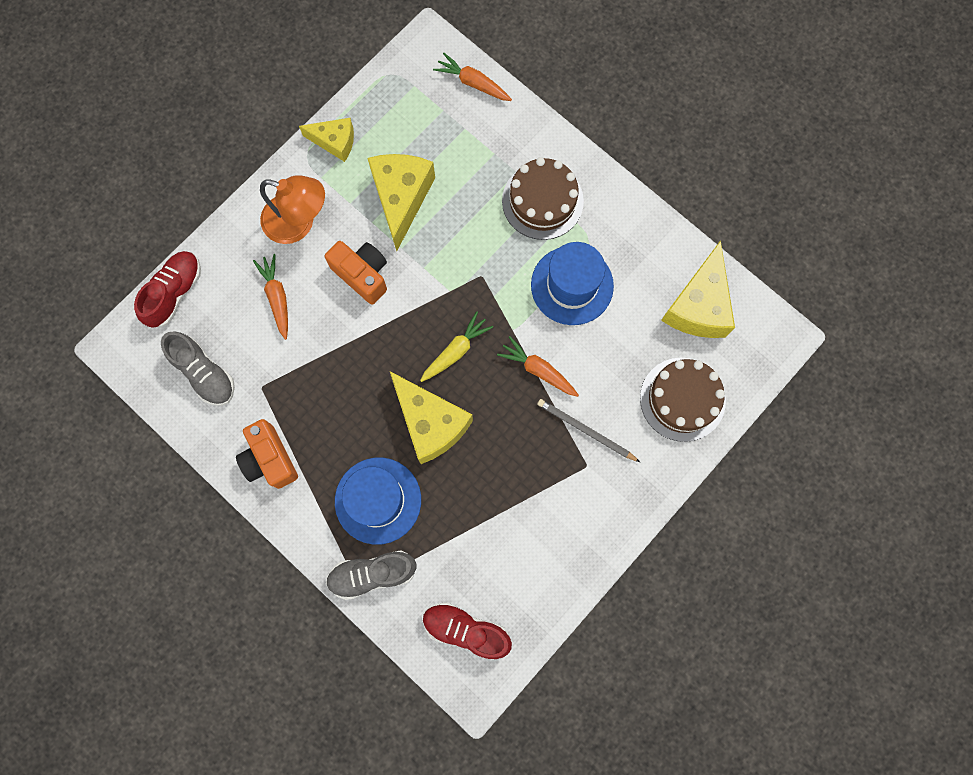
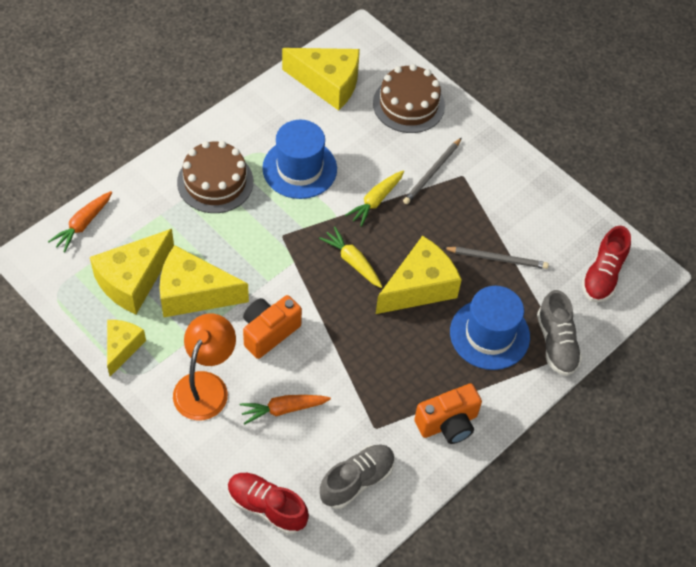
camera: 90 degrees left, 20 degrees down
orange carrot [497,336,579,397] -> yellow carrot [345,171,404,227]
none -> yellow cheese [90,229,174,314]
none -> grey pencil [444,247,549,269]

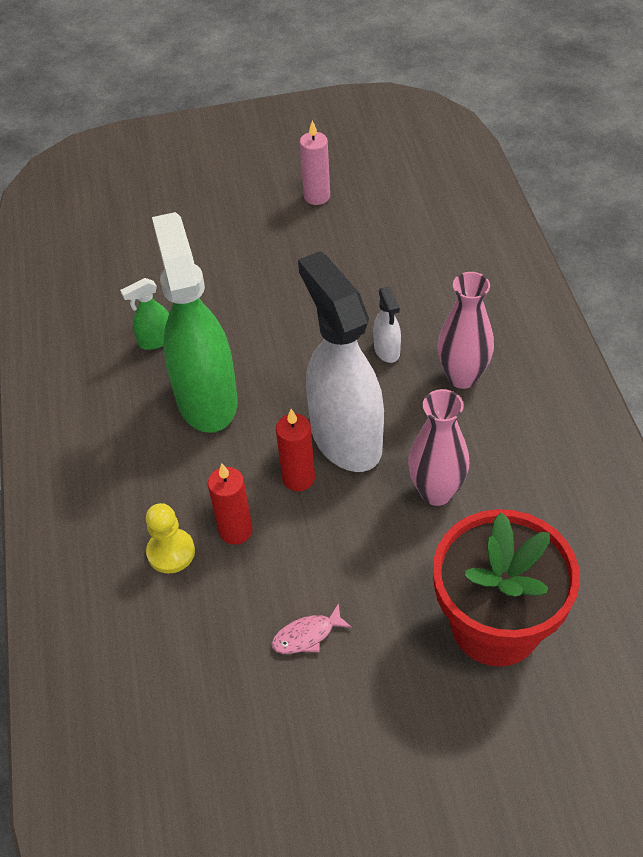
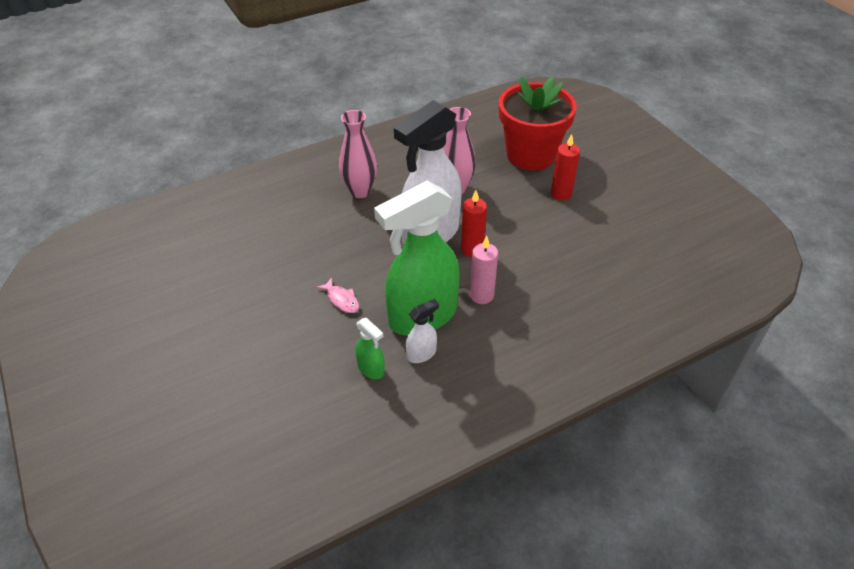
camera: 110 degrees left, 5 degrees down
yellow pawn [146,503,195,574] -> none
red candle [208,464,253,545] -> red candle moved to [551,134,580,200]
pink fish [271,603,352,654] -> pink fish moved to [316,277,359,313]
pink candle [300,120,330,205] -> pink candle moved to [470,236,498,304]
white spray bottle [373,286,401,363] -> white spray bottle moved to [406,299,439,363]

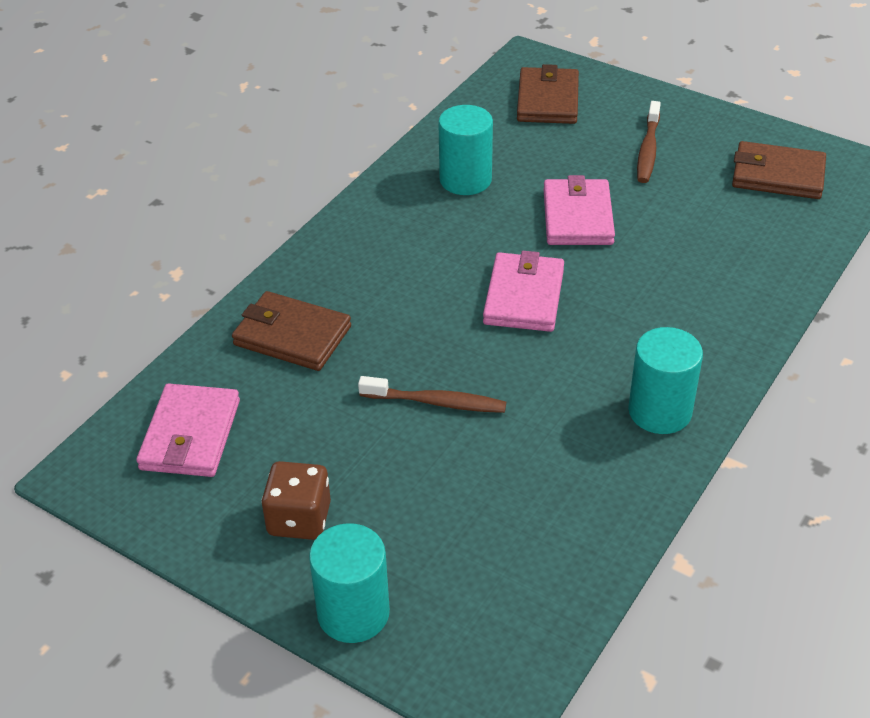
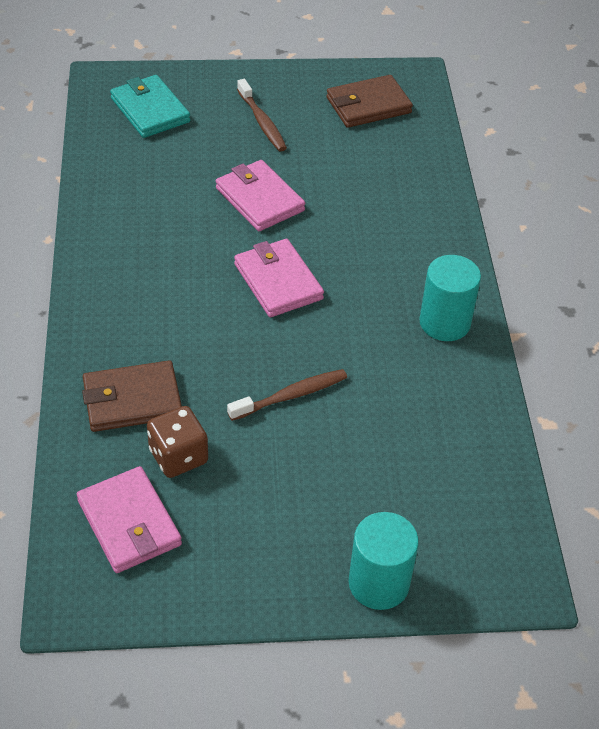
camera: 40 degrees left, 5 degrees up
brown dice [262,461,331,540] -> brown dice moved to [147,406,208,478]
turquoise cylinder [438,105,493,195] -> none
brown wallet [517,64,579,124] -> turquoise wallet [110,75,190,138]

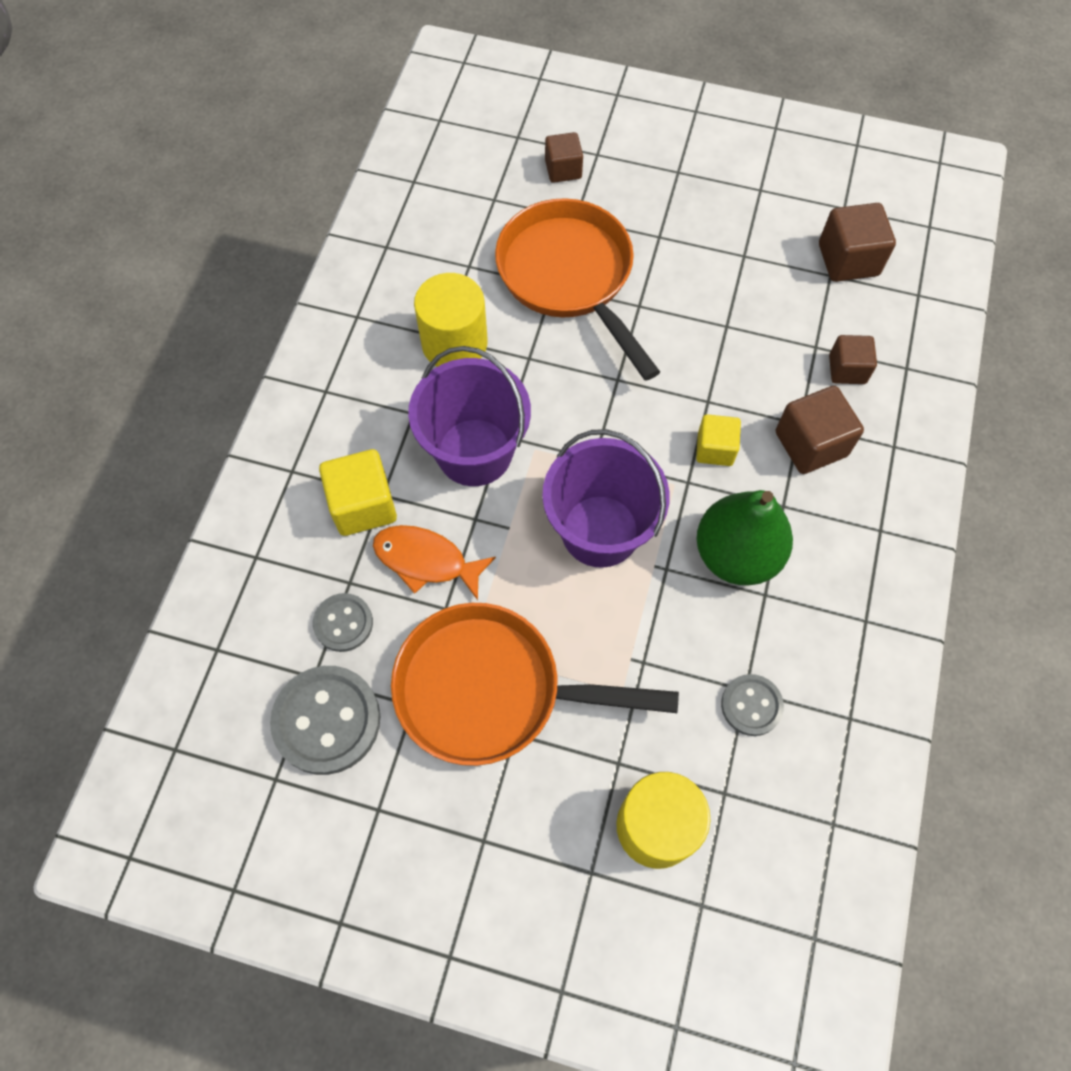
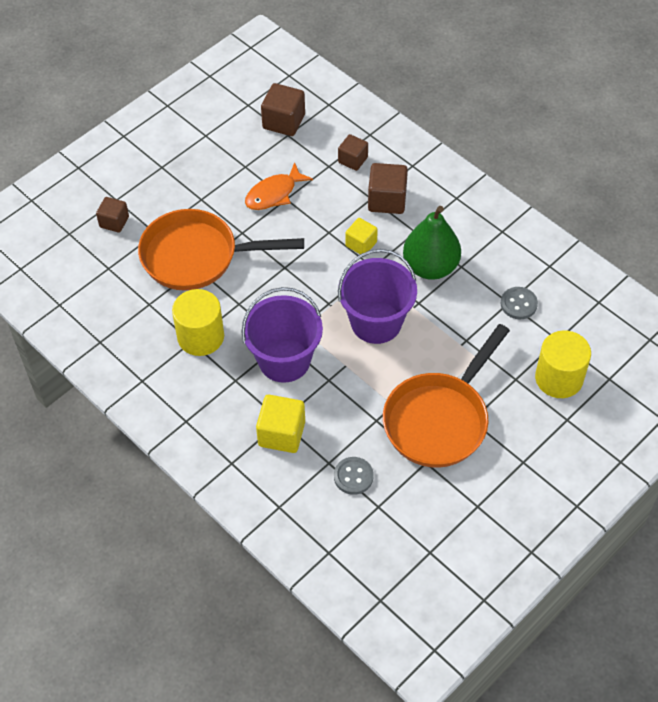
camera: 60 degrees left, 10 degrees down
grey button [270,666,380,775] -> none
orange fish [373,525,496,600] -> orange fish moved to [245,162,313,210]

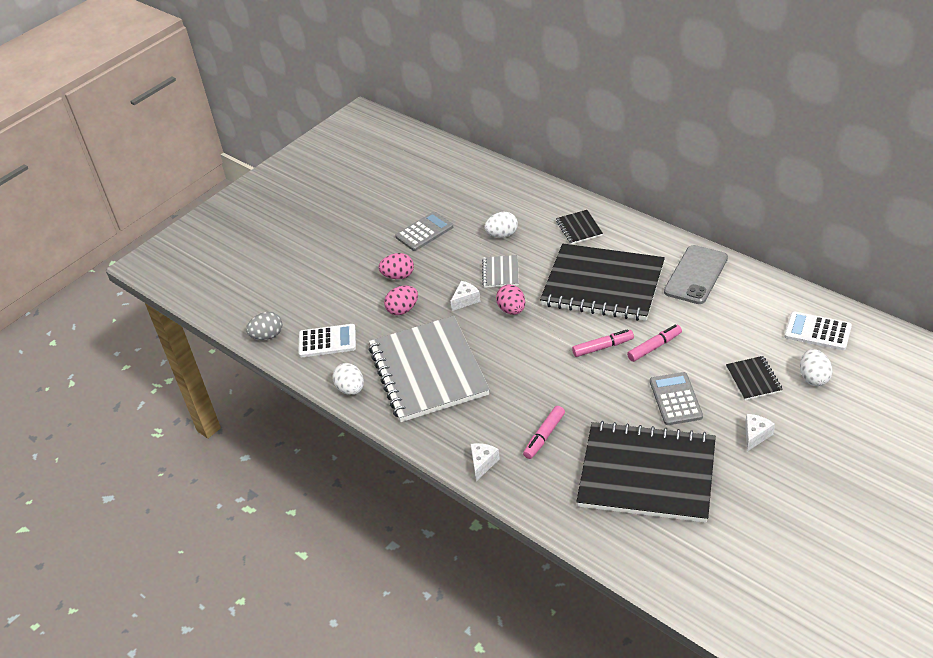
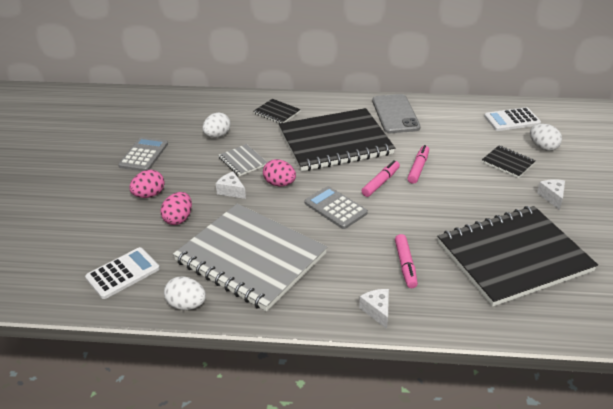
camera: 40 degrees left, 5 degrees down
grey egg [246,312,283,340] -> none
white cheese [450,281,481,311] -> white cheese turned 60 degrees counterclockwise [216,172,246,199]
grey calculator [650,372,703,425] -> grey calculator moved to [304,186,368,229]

-.-.-

■ **ASSIGNMENT**:
Scan the listing above. Collect all lines with the word "pink".

■ **EXERCISE SOLUTION**:
pink fish [271,603,352,654] -> pink fish moved to [316,277,359,313]
pink candle [300,120,330,205] -> pink candle moved to [470,236,498,304]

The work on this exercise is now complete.